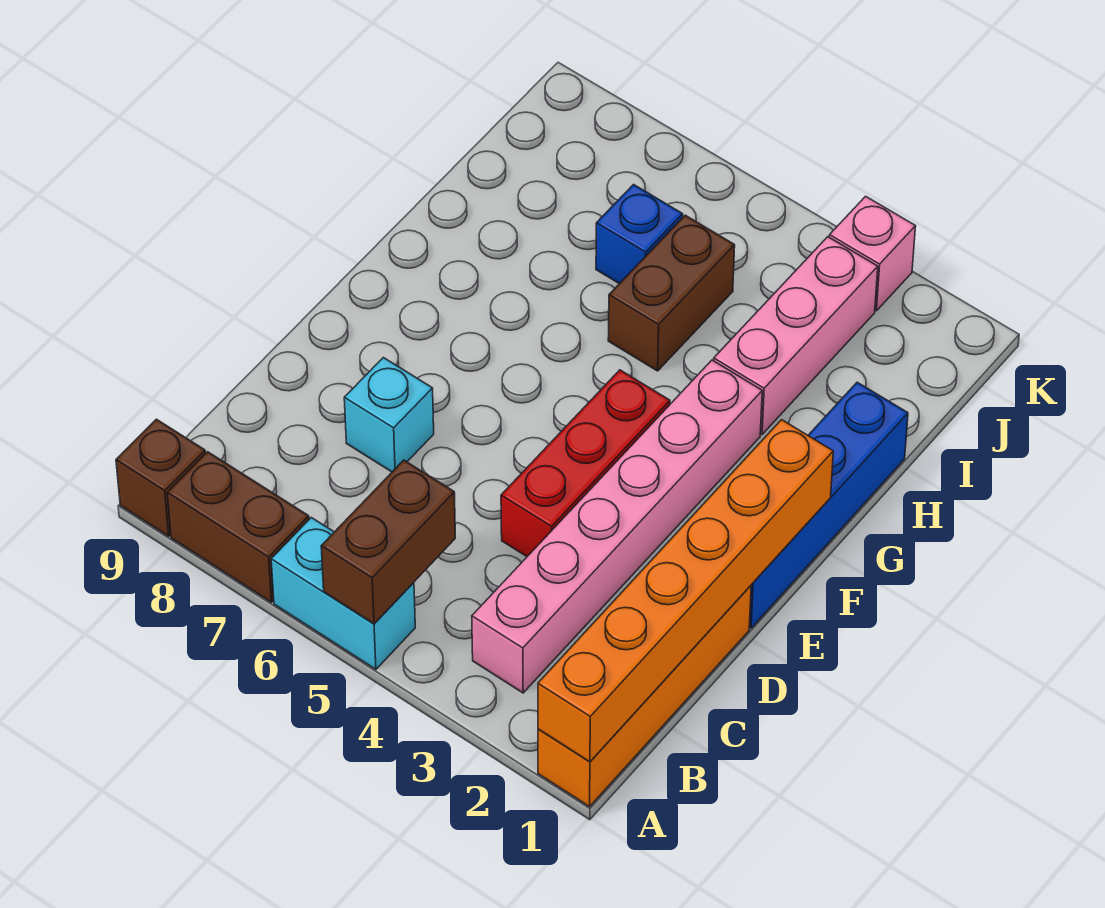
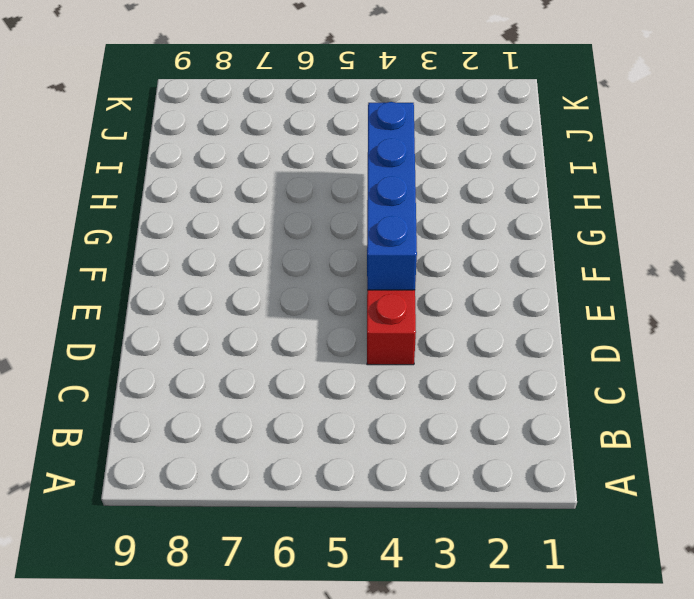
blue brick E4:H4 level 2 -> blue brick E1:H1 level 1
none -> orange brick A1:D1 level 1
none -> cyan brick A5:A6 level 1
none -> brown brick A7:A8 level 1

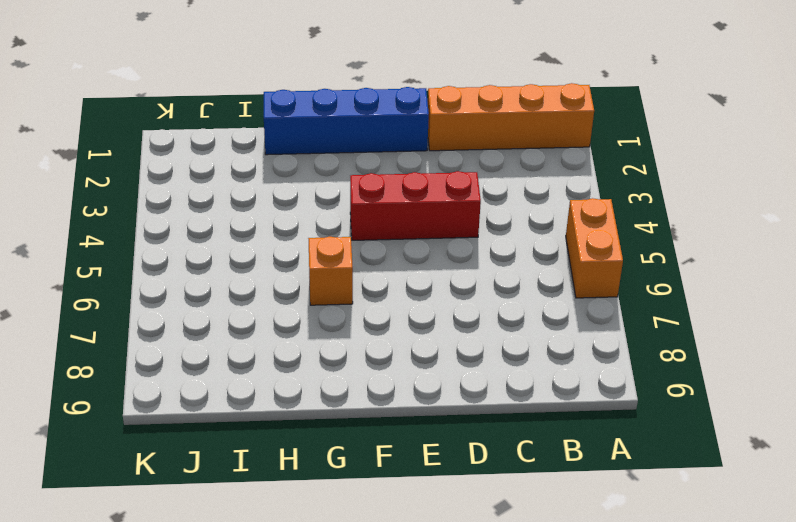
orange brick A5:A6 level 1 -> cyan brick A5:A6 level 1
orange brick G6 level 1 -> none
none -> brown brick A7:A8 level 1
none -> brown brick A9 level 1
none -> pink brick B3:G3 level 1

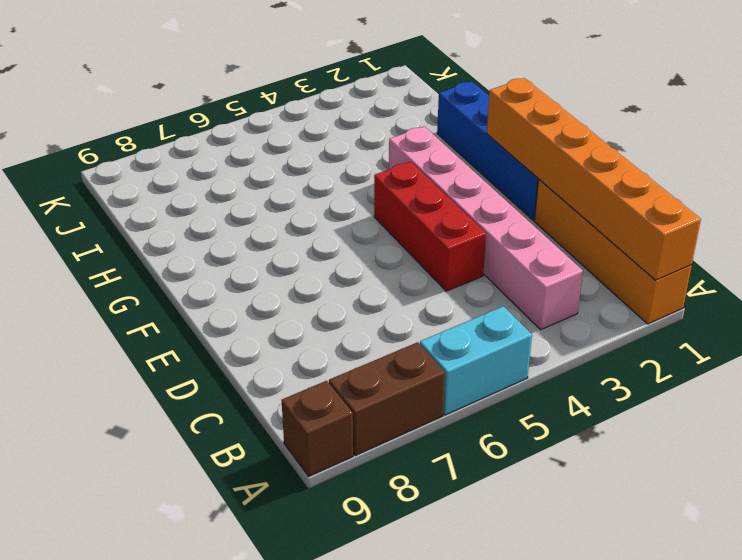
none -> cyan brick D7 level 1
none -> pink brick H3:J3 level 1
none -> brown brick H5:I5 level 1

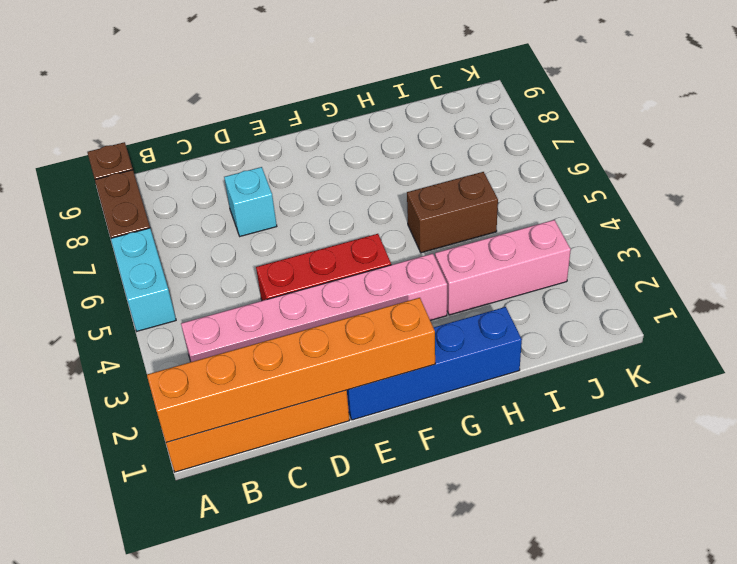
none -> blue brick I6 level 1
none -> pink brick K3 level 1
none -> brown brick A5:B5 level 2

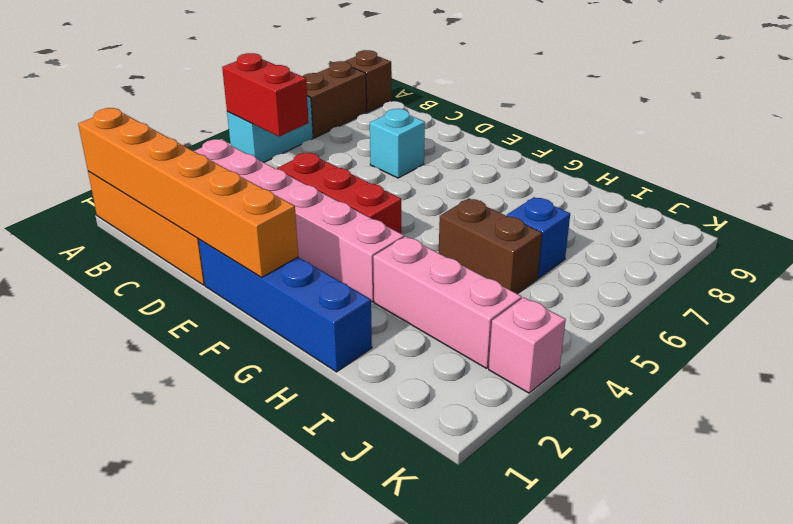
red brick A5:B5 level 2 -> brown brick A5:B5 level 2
==
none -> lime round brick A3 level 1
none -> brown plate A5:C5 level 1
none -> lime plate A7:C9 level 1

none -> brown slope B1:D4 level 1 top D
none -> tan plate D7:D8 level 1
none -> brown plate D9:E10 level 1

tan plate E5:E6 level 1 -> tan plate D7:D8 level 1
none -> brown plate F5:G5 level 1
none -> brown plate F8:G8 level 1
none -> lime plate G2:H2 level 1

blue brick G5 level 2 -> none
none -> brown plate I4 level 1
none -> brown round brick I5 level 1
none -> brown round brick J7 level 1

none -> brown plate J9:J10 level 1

## TO DO:
All that should be written out is the stretch of lines above between the one holding "none -> brown plate A5:C5 level 1" and the one holding "none -> brown plate J9:J10 level 1", inclusive, exactly as given.

## RESPONSE FOR THIS EXERCISE:
none -> brown plate A5:C5 level 1
none -> lime plate A7:C9 level 1

none -> brown slope B1:D4 level 1 top D
none -> tan plate D7:D8 level 1
none -> brown plate D9:E10 level 1

tan plate E5:E6 level 1 -> tan plate D7:D8 level 1
none -> brown plate F5:G5 level 1
none -> brown plate F8:G8 level 1
none -> lime plate G2:H2 level 1

blue brick G5 level 2 -> none
none -> brown plate I4 level 1
none -> brown round brick I5 level 1
none -> brown round brick J7 level 1

none -> brown plate J9:J10 level 1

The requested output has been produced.